What you need to do
After finding the line containing "orange carrot: 1 -> 2" below, please output that line and each following one through the line containing "turquoise glasses: 0 -> 1", exactly as written.

Input material

□ □ □ □

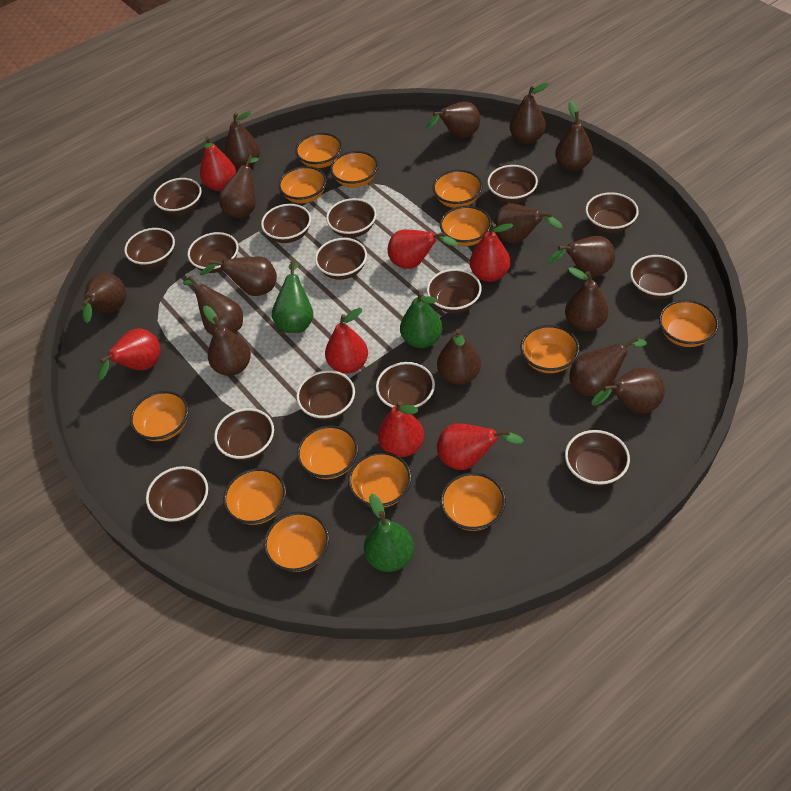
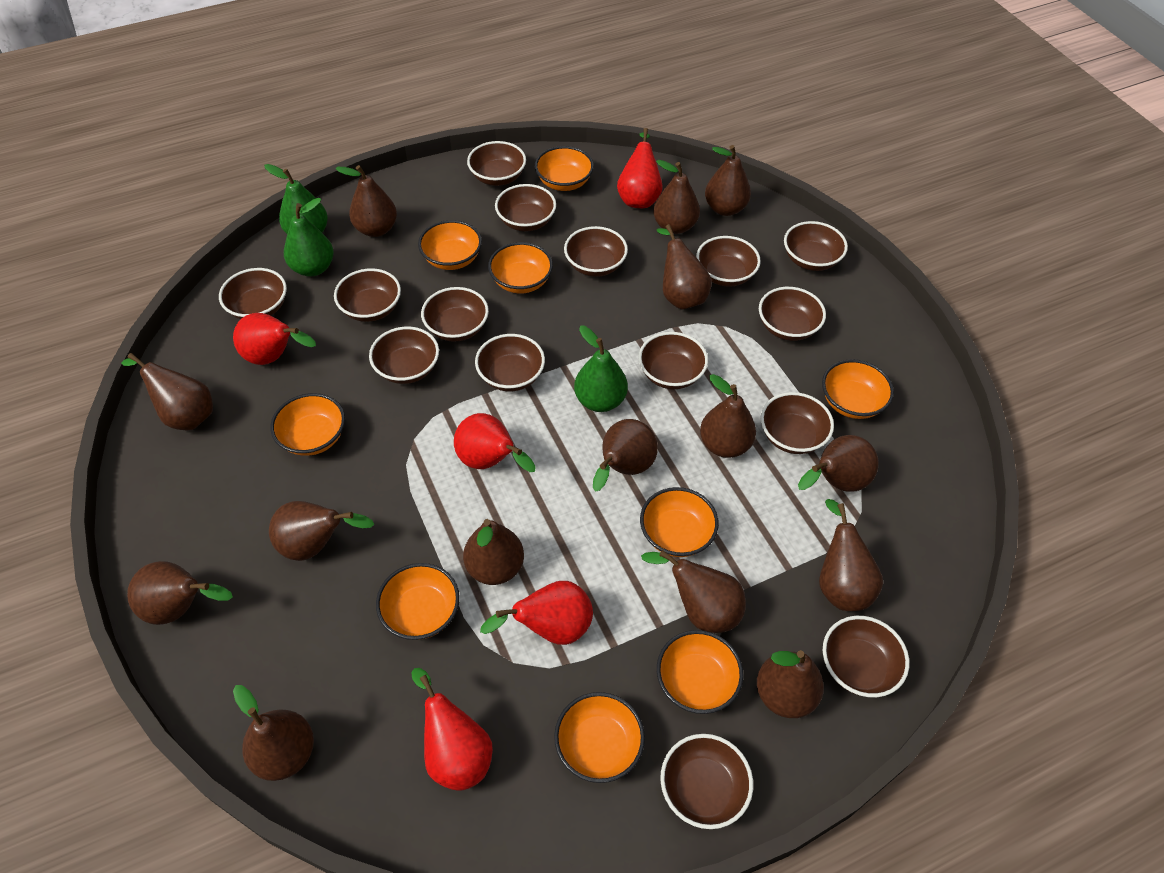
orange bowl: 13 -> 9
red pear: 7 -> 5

□ □ □ □

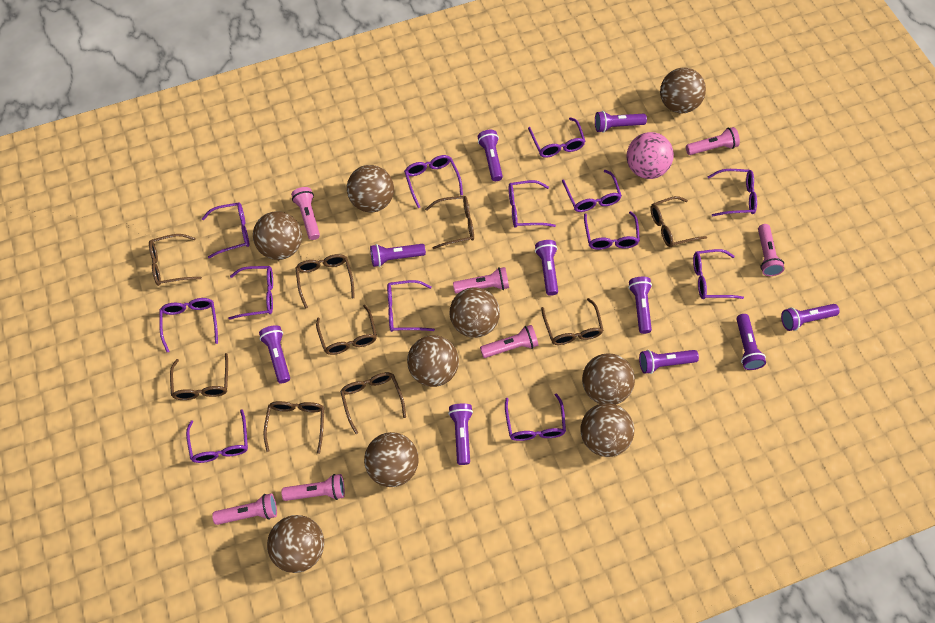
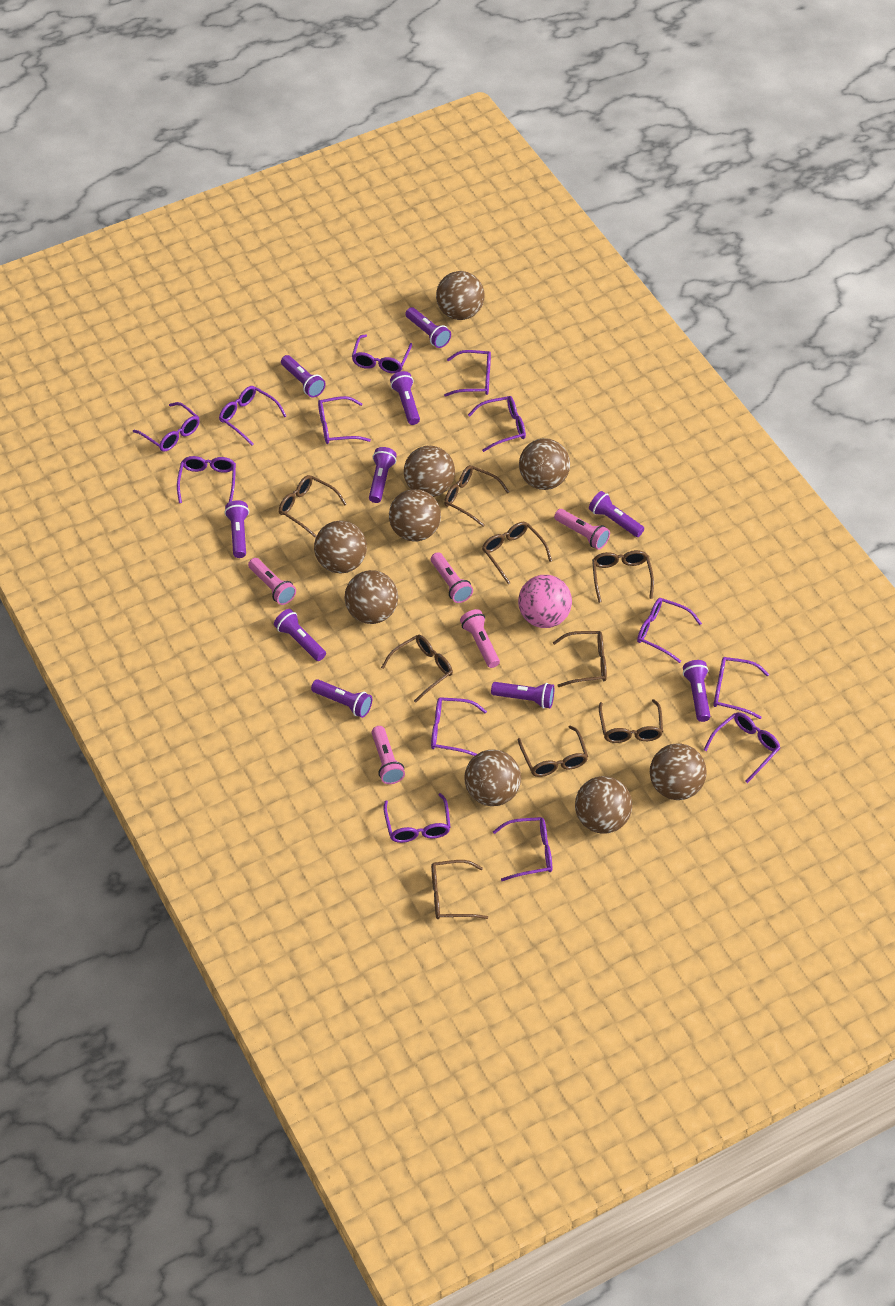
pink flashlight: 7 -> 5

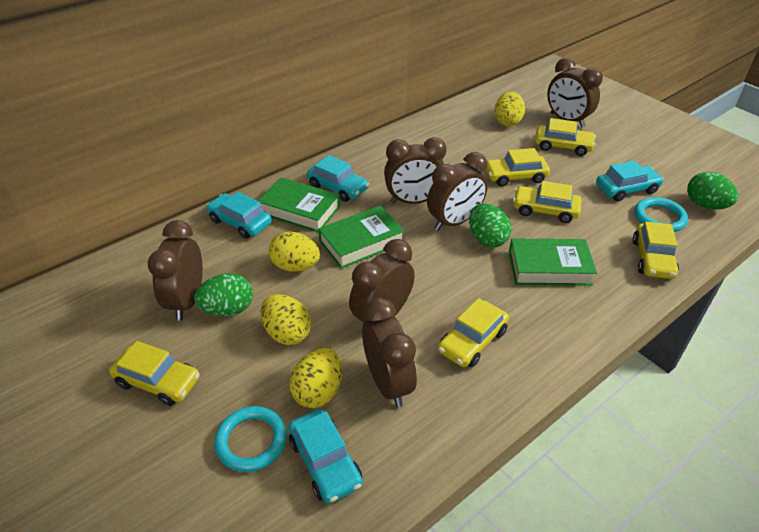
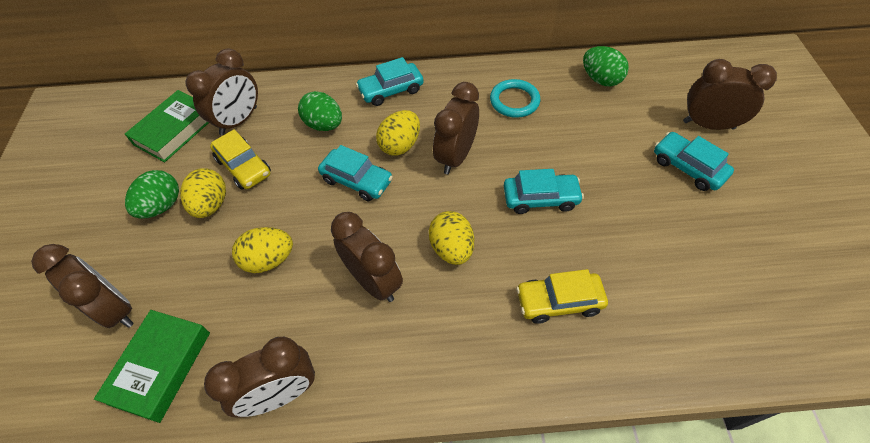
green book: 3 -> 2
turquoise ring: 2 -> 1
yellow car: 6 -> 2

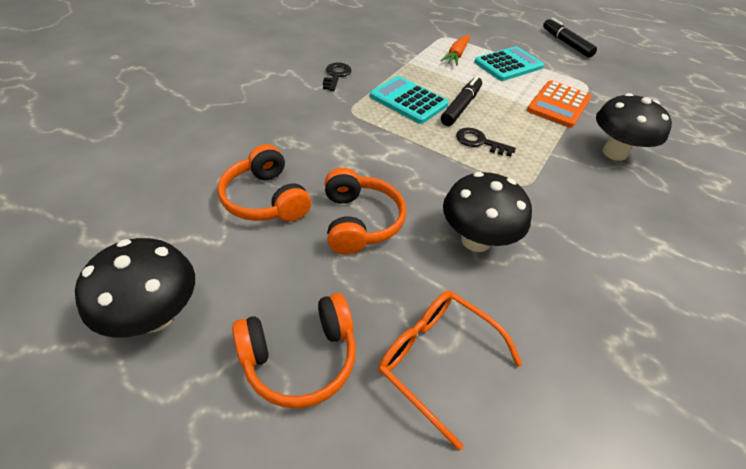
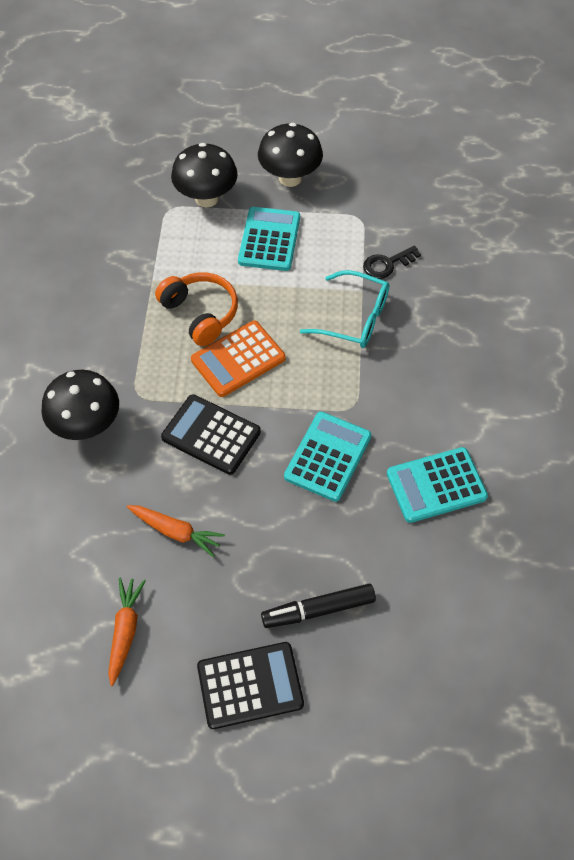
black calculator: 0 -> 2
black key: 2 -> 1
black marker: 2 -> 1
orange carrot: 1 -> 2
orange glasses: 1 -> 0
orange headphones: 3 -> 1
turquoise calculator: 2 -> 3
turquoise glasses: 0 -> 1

□ □ □ □

Exercise answer
orange carrot: 1 -> 2
orange glasses: 1 -> 0
orange headphones: 3 -> 1
turquoise calculator: 2 -> 3
turquoise glasses: 0 -> 1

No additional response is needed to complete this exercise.